[Dataset records]
__________

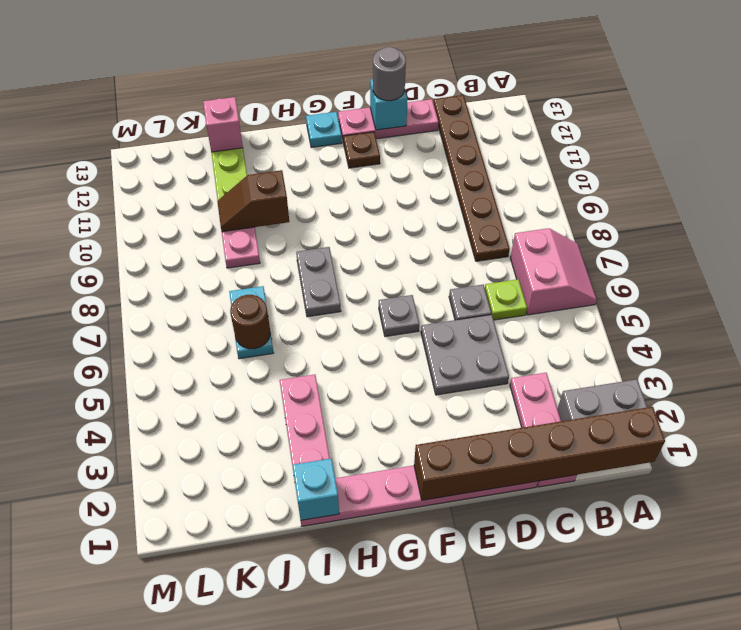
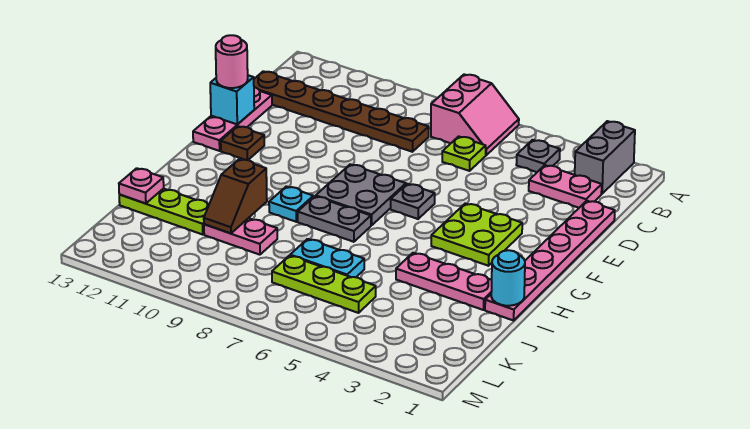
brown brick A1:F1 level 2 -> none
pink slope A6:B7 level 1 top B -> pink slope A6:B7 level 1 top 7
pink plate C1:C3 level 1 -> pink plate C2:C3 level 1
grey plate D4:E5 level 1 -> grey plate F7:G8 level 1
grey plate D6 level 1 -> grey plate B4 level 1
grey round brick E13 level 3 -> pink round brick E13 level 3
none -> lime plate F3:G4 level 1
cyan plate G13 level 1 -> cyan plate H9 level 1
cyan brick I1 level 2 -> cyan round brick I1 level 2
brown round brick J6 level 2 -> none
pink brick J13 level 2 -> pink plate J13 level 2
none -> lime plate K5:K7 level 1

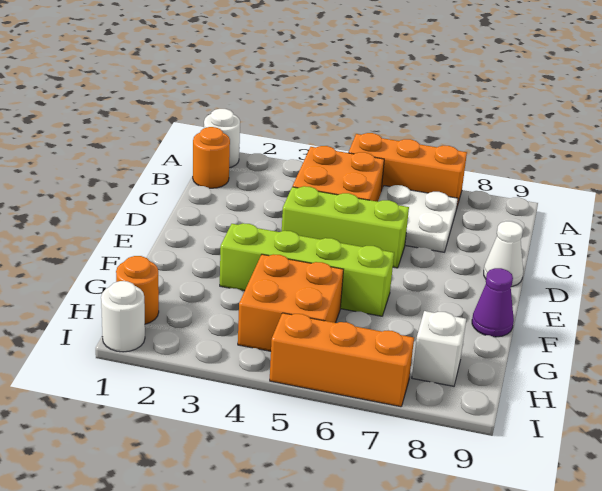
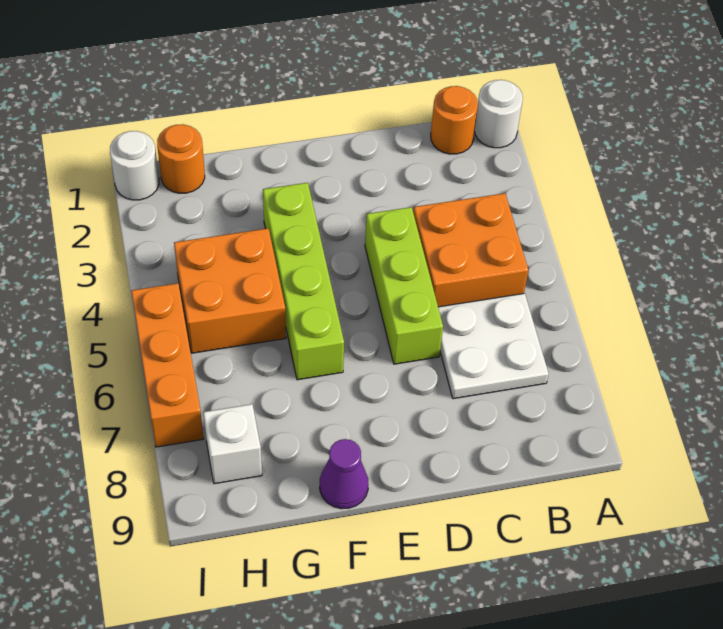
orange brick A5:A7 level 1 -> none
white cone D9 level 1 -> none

__________

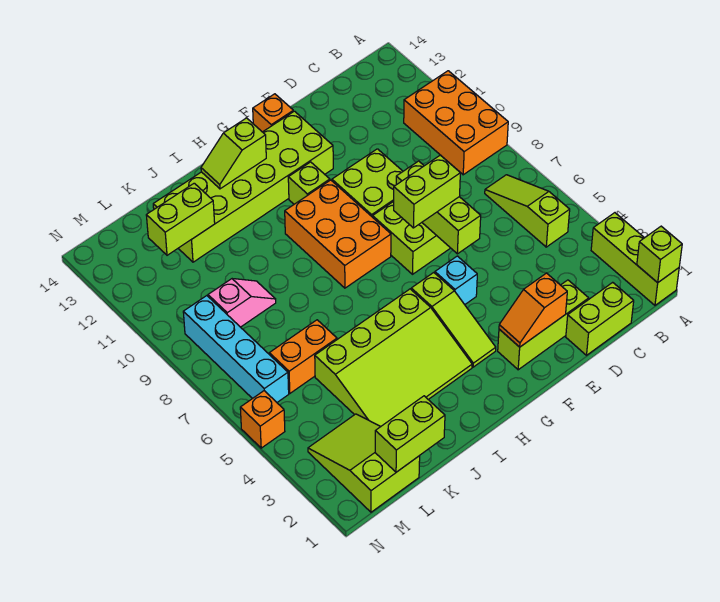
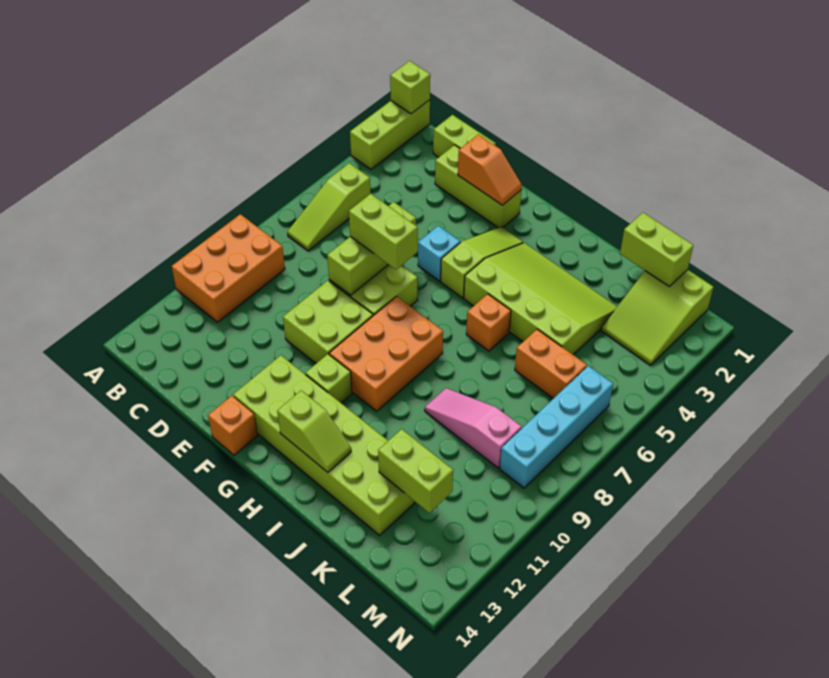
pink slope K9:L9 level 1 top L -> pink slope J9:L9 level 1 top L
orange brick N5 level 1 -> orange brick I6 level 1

__________

[What to do] Restate word for word the lines in the material above from the one with "orange brick A5:A7 level 1 -> none" to the one with "white cone D9 level 1 -> none"; both of those lines count, and nothing else does.

[Finished exercise]
orange brick A5:A7 level 1 -> none
white cone D9 level 1 -> none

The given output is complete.